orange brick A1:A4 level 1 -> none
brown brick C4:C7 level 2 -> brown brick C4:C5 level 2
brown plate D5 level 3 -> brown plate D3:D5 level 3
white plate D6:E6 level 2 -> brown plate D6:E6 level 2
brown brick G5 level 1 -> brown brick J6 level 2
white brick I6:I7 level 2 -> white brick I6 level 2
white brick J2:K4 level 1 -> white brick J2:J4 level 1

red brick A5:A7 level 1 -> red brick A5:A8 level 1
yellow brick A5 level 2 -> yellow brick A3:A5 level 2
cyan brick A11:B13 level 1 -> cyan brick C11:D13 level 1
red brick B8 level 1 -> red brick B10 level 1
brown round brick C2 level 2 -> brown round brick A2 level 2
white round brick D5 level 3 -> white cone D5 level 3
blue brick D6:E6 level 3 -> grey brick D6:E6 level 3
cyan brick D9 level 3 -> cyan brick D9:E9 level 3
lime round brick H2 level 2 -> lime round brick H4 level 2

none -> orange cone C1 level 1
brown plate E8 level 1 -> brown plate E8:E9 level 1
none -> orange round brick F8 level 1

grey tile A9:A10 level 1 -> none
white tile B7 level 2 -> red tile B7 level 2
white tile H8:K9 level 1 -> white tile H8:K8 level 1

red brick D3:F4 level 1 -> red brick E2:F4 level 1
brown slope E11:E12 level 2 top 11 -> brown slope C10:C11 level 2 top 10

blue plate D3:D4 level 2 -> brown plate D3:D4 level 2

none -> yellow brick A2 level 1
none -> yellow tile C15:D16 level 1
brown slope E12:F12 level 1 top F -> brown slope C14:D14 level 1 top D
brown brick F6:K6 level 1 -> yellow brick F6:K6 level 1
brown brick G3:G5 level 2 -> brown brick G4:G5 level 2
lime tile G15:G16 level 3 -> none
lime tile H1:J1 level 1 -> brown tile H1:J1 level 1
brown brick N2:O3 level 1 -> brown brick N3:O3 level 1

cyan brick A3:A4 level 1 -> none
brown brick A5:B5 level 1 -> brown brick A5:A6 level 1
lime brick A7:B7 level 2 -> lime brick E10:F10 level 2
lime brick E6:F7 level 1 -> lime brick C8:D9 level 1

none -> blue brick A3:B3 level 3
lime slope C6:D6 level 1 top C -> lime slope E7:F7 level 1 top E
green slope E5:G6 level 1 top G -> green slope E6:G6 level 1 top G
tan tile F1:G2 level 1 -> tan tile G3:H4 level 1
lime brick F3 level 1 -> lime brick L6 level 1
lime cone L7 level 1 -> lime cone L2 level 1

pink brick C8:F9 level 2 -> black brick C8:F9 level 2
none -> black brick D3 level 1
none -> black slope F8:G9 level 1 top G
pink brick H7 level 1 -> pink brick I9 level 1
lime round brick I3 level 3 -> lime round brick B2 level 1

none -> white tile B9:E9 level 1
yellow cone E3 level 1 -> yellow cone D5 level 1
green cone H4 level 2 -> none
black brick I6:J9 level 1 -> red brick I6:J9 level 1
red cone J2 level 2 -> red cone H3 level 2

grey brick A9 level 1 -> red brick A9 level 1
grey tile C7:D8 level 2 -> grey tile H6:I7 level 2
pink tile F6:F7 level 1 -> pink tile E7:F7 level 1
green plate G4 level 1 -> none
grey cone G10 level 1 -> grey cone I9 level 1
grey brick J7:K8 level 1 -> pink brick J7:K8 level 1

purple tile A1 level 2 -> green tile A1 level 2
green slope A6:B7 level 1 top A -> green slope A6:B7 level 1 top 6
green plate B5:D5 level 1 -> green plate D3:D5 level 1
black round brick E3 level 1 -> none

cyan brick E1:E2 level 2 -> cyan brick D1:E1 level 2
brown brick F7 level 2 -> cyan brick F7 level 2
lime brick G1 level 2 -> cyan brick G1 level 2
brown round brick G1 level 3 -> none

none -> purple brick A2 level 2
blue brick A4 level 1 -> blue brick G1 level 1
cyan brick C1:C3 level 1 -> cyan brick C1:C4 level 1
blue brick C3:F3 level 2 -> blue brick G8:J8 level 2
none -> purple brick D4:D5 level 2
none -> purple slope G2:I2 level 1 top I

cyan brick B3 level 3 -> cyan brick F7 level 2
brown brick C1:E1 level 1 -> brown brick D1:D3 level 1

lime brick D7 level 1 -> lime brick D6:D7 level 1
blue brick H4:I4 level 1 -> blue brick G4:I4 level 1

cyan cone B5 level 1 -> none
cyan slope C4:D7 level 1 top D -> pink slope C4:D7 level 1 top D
_ _ _ _ _
◆ Problem description: Scan the material above for the string "blue", returning each line that contains it.

◆ Exercise solution:
blue brick D6:E6 level 3 -> grey brick D6:E6 level 3
blue plate D3:D4 level 2 -> brown plate D3:D4 level 2
none -> blue brick A3:B3 level 3
blue brick A4 level 1 -> blue brick G1 level 1
blue brick C3:F3 level 2 -> blue brick G8:J8 level 2
blue brick H4:I4 level 1 -> blue brick G4:I4 level 1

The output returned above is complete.